For this exercise, print the records below verbatim.

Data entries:
--- START ---

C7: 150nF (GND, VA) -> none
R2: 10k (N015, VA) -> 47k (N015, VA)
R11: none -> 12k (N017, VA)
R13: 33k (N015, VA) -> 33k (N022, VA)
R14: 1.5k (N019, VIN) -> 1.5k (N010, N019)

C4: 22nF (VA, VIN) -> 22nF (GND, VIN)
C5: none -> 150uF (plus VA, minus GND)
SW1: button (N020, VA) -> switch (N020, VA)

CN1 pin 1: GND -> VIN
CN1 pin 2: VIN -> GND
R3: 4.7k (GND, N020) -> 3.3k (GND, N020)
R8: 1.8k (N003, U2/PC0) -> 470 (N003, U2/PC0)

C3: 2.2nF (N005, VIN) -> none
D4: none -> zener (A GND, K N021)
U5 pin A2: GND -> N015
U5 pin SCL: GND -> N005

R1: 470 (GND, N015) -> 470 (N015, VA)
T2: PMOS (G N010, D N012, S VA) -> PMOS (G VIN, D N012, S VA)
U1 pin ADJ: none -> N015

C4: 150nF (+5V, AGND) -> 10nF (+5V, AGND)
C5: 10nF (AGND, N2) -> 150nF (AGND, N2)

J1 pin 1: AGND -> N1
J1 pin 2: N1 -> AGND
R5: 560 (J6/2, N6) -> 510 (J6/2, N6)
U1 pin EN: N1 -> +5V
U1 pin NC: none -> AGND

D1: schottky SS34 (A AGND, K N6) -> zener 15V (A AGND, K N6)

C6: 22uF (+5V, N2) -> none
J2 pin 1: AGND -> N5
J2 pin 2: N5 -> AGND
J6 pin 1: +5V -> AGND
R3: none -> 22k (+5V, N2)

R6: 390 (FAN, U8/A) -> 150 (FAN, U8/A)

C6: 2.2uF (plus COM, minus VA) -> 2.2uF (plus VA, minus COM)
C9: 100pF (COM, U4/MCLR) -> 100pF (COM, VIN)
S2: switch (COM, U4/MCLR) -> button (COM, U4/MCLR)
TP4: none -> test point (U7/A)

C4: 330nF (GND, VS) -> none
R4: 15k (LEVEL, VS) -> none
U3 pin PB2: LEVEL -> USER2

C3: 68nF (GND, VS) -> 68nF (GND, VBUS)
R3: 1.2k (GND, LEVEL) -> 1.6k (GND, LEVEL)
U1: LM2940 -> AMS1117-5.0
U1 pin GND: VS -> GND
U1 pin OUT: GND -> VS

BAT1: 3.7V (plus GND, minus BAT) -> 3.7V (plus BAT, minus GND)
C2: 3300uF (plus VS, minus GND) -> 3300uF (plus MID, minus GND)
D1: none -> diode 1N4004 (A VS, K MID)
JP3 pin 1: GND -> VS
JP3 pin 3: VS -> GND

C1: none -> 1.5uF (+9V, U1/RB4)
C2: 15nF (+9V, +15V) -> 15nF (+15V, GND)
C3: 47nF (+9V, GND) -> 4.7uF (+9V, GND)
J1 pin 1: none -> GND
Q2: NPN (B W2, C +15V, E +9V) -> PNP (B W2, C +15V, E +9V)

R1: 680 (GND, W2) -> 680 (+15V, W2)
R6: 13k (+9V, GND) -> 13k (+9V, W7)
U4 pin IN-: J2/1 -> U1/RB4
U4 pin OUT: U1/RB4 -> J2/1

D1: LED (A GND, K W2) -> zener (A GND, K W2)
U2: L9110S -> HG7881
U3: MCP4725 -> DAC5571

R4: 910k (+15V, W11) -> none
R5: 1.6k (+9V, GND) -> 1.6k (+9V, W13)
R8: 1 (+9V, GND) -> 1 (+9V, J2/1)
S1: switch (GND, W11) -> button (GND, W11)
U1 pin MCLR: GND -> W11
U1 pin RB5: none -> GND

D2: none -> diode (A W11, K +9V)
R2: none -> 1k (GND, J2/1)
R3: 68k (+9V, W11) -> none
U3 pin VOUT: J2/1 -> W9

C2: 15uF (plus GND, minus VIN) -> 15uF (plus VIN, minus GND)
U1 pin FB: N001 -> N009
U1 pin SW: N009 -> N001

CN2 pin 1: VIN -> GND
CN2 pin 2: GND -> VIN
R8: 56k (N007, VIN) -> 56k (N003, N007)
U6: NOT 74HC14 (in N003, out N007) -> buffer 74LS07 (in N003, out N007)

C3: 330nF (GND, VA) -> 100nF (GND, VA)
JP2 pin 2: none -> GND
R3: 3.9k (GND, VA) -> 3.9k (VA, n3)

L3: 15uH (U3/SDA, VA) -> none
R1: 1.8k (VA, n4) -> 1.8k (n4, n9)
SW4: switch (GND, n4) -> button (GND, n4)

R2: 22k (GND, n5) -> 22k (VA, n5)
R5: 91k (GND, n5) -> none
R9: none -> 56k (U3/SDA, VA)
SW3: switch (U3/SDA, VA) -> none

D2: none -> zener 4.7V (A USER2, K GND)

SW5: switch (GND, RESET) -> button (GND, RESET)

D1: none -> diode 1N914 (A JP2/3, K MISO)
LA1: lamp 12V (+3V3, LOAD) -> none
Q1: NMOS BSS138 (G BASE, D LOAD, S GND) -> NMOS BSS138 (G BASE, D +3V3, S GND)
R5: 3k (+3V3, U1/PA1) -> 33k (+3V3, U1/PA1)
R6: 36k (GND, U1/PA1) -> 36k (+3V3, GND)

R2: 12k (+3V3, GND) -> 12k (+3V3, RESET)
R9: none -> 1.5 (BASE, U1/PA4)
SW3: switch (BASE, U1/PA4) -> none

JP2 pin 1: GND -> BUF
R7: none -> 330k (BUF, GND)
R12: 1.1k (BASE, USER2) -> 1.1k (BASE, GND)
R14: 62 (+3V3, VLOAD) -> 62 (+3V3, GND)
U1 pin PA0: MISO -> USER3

--- END ---

**SOLUTION BELOW**
C7: 150nF (GND, VA) -> none
R2: 10k (N015, VA) -> 47k (N015, VA)
R11: none -> 12k (N017, VA)
R13: 33k (N015, VA) -> 33k (N022, VA)
R14: 1.5k (N019, VIN) -> 1.5k (N010, N019)

C4: 22nF (VA, VIN) -> 22nF (GND, VIN)
C5: none -> 150uF (plus VA, minus GND)
SW1: button (N020, VA) -> switch (N020, VA)

CN1 pin 1: GND -> VIN
CN1 pin 2: VIN -> GND
R3: 4.7k (GND, N020) -> 3.3k (GND, N020)
R8: 1.8k (N003, U2/PC0) -> 470 (N003, U2/PC0)

C3: 2.2nF (N005, VIN) -> none
D4: none -> zener (A GND, K N021)
U5 pin A2: GND -> N015
U5 pin SCL: GND -> N005

R1: 470 (GND, N015) -> 470 (N015, VA)
T2: PMOS (G N010, D N012, S VA) -> PMOS (G VIN, D N012, S VA)
U1 pin ADJ: none -> N015

C4: 150nF (+5V, AGND) -> 10nF (+5V, AGND)
C5: 10nF (AGND, N2) -> 150nF (AGND, N2)

J1 pin 1: AGND -> N1
J1 pin 2: N1 -> AGND
R5: 560 (J6/2, N6) -> 510 (J6/2, N6)
U1 pin EN: N1 -> +5V
U1 pin NC: none -> AGND

D1: schottky SS34 (A AGND, K N6) -> zener 15V (A AGND, K N6)

C6: 22uF (+5V, N2) -> none
J2 pin 1: AGND -> N5
J2 pin 2: N5 -> AGND
J6 pin 1: +5V -> AGND
R3: none -> 22k (+5V, N2)

R6: 390 (FAN, U8/A) -> 150 (FAN, U8/A)

C6: 2.2uF (plus COM, minus VA) -> 2.2uF (plus VA, minus COM)
C9: 100pF (COM, U4/MCLR) -> 100pF (COM, VIN)
S2: switch (COM, U4/MCLR) -> button (COM, U4/MCLR)
TP4: none -> test point (U7/A)

C4: 330nF (GND, VS) -> none
R4: 15k (LEVEL, VS) -> none
U3 pin PB2: LEVEL -> USER2

C3: 68nF (GND, VS) -> 68nF (GND, VBUS)
R3: 1.2k (GND, LEVEL) -> 1.6k (GND, LEVEL)
U1: LM2940 -> AMS1117-5.0
U1 pin GND: VS -> GND
U1 pin OUT: GND -> VS

BAT1: 3.7V (plus GND, minus BAT) -> 3.7V (plus BAT, minus GND)
C2: 3300uF (plus VS, minus GND) -> 3300uF (plus MID, minus GND)
D1: none -> diode 1N4004 (A VS, K MID)
JP3 pin 1: GND -> VS
JP3 pin 3: VS -> GND

C1: none -> 1.5uF (+9V, U1/RB4)
C2: 15nF (+9V, +15V) -> 15nF (+15V, GND)
C3: 47nF (+9V, GND) -> 4.7uF (+9V, GND)
J1 pin 1: none -> GND
Q2: NPN (B W2, C +15V, E +9V) -> PNP (B W2, C +15V, E +9V)

R1: 680 (GND, W2) -> 680 (+15V, W2)
R6: 13k (+9V, GND) -> 13k (+9V, W7)
U4 pin IN-: J2/1 -> U1/RB4
U4 pin OUT: U1/RB4 -> J2/1

D1: LED (A GND, K W2) -> zener (A GND, K W2)
U2: L9110S -> HG7881
U3: MCP4725 -> DAC5571

R4: 910k (+15V, W11) -> none
R5: 1.6k (+9V, GND) -> 1.6k (+9V, W13)
R8: 1 (+9V, GND) -> 1 (+9V, J2/1)
S1: switch (GND, W11) -> button (GND, W11)
U1 pin MCLR: GND -> W11
U1 pin RB5: none -> GND

D2: none -> diode (A W11, K +9V)
R2: none -> 1k (GND, J2/1)
R3: 68k (+9V, W11) -> none
U3 pin VOUT: J2/1 -> W9

C2: 15uF (plus GND, minus VIN) -> 15uF (plus VIN, minus GND)
U1 pin FB: N001 -> N009
U1 pin SW: N009 -> N001

CN2 pin 1: VIN -> GND
CN2 pin 2: GND -> VIN
R8: 56k (N007, VIN) -> 56k (N003, N007)
U6: NOT 74HC14 (in N003, out N007) -> buffer 74LS07 (in N003, out N007)

C3: 330nF (GND, VA) -> 100nF (GND, VA)
JP2 pin 2: none -> GND
R3: 3.9k (GND, VA) -> 3.9k (VA, n3)

L3: 15uH (U3/SDA, VA) -> none
R1: 1.8k (VA, n4) -> 1.8k (n4, n9)
SW4: switch (GND, n4) -> button (GND, n4)

R2: 22k (GND, n5) -> 22k (VA, n5)
R5: 91k (GND, n5) -> none
R9: none -> 56k (U3/SDA, VA)
SW3: switch (U3/SDA, VA) -> none

D2: none -> zener 4.7V (A USER2, K GND)

SW5: switch (GND, RESET) -> button (GND, RESET)

D1: none -> diode 1N914 (A JP2/3, K MISO)
LA1: lamp 12V (+3V3, LOAD) -> none
Q1: NMOS BSS138 (G BASE, D LOAD, S GND) -> NMOS BSS138 (G BASE, D +3V3, S GND)
R5: 3k (+3V3, U1/PA1) -> 33k (+3V3, U1/PA1)
R6: 36k (GND, U1/PA1) -> 36k (+3V3, GND)

R2: 12k (+3V3, GND) -> 12k (+3V3, RESET)
R9: none -> 1.5 (BASE, U1/PA4)
SW3: switch (BASE, U1/PA4) -> none

JP2 pin 1: GND -> BUF
R7: none -> 330k (BUF, GND)
R12: 1.1k (BASE, USER2) -> 1.1k (BASE, GND)
R14: 62 (+3V3, VLOAD) -> 62 (+3V3, GND)
U1 pin PA0: MISO -> USER3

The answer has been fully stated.